AIM OF THE TASK: From the listing below, extract each line containing the string "VEXT".

GIVEN RECORDS:
Content starts
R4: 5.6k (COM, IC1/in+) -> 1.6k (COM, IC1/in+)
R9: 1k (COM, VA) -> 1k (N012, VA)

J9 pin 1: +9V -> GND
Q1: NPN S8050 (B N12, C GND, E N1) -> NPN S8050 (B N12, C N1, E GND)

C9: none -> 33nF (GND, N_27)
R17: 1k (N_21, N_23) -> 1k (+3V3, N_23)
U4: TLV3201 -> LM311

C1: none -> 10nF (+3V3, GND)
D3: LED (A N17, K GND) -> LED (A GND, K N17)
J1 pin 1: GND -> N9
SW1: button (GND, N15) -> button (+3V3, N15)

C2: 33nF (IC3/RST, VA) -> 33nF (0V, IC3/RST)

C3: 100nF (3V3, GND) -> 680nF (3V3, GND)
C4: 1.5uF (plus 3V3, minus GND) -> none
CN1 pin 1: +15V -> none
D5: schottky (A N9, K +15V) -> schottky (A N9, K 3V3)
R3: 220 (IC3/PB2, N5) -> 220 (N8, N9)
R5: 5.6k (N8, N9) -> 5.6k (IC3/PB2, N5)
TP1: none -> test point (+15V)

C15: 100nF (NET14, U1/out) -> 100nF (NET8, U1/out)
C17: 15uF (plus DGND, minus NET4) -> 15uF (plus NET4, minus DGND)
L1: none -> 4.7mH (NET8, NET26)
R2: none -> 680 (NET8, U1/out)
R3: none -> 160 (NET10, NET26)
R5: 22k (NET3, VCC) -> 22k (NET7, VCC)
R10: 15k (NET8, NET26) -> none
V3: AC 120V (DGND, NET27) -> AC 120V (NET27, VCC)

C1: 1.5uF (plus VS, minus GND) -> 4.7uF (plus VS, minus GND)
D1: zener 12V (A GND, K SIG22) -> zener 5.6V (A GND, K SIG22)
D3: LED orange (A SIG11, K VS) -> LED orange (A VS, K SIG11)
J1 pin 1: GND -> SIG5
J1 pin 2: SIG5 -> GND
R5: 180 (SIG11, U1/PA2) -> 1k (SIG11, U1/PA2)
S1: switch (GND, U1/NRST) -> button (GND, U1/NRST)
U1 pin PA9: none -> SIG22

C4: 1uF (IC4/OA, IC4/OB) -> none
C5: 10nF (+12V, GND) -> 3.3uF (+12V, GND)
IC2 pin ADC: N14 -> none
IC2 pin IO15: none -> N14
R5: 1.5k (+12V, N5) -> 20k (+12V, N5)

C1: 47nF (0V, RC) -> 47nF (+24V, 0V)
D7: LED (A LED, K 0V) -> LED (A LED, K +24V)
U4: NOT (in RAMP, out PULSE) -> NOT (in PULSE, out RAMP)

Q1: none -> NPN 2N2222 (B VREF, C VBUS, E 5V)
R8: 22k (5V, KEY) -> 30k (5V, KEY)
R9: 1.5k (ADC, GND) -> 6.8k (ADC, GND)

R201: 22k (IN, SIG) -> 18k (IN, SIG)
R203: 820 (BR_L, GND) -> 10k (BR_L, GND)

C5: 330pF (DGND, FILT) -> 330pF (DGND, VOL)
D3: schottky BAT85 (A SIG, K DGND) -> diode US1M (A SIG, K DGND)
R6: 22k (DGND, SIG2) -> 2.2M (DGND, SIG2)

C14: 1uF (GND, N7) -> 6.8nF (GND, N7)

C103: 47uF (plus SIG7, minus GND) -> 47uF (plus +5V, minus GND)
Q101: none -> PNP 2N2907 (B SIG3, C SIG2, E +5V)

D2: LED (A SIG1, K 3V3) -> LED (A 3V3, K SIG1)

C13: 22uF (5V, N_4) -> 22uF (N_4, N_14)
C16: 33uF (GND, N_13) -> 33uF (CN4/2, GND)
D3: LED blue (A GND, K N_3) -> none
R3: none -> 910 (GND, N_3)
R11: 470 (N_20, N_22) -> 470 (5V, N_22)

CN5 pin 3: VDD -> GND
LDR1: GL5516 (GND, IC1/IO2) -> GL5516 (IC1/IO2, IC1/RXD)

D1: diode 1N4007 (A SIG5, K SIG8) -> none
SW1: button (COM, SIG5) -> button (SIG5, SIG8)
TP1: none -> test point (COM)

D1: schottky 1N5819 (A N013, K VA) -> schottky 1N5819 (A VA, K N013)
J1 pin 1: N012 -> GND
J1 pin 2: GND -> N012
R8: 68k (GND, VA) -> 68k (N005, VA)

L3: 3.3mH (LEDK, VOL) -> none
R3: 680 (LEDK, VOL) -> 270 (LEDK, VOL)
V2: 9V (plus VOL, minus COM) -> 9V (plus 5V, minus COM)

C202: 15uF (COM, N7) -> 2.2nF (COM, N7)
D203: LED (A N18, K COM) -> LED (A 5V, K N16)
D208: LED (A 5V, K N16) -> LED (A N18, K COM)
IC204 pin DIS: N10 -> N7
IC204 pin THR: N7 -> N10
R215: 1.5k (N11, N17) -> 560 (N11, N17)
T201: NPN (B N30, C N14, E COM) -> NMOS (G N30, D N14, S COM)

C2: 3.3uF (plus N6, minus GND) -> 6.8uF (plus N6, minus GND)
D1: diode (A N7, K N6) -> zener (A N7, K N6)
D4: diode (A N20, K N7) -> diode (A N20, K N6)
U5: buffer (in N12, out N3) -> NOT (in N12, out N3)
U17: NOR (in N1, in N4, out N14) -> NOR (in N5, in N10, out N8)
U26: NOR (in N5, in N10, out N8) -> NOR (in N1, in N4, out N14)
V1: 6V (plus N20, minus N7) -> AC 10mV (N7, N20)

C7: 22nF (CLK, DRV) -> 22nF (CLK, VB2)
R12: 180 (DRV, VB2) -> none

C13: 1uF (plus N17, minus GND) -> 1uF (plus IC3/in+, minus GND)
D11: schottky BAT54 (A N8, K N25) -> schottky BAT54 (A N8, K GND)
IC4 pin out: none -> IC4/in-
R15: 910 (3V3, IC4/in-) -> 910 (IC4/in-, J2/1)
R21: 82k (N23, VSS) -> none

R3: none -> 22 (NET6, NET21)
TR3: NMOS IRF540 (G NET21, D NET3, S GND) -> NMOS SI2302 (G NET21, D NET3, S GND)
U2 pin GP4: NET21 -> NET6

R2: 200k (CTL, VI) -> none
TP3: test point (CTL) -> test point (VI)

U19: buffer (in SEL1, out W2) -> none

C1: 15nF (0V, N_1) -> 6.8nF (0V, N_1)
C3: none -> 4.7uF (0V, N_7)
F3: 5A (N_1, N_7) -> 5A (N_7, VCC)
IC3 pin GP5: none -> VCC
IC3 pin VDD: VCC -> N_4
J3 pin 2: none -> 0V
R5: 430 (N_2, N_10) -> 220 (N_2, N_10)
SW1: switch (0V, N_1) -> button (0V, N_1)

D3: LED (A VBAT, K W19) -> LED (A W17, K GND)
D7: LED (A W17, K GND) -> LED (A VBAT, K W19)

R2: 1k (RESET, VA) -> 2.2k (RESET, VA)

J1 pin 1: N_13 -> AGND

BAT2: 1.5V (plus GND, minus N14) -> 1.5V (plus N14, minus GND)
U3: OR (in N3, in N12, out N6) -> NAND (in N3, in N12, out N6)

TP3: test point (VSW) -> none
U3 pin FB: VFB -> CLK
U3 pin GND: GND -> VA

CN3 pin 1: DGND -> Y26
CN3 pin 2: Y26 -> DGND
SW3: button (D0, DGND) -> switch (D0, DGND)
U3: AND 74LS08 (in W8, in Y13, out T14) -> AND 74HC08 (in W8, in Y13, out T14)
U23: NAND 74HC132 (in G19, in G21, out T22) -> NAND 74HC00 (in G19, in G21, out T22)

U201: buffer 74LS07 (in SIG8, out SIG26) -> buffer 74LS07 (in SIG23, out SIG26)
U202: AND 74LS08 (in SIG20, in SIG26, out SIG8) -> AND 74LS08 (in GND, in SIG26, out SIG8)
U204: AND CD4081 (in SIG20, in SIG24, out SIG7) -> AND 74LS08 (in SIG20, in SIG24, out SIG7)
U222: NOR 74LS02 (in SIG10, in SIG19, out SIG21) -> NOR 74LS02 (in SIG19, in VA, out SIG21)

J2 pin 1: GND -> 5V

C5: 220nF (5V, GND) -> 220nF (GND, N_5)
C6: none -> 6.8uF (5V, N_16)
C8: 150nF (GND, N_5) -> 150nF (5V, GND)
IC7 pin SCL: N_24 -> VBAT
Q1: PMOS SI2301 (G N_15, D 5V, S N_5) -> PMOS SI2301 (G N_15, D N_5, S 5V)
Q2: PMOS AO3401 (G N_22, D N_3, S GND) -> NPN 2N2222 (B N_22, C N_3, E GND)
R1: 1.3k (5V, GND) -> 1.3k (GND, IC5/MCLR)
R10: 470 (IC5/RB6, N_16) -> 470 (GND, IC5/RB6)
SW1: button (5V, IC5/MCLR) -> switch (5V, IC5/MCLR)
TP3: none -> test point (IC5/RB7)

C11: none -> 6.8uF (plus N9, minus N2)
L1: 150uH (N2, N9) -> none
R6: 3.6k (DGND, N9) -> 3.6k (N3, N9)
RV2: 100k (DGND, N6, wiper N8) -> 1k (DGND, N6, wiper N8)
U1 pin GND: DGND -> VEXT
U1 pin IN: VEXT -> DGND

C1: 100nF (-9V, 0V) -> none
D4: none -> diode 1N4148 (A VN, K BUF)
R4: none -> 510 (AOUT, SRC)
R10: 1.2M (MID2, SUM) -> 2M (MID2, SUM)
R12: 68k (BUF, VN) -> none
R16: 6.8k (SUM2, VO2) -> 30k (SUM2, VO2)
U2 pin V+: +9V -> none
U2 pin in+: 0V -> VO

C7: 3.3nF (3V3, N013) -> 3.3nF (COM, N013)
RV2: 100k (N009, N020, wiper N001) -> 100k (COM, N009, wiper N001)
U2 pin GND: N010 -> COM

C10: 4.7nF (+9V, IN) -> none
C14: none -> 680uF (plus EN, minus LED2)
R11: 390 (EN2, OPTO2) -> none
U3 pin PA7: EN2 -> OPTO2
Content ends
EXERCISE SOLUTION:
U1 pin GND: DGND -> VEXT
U1 pin IN: VEXT -> DGND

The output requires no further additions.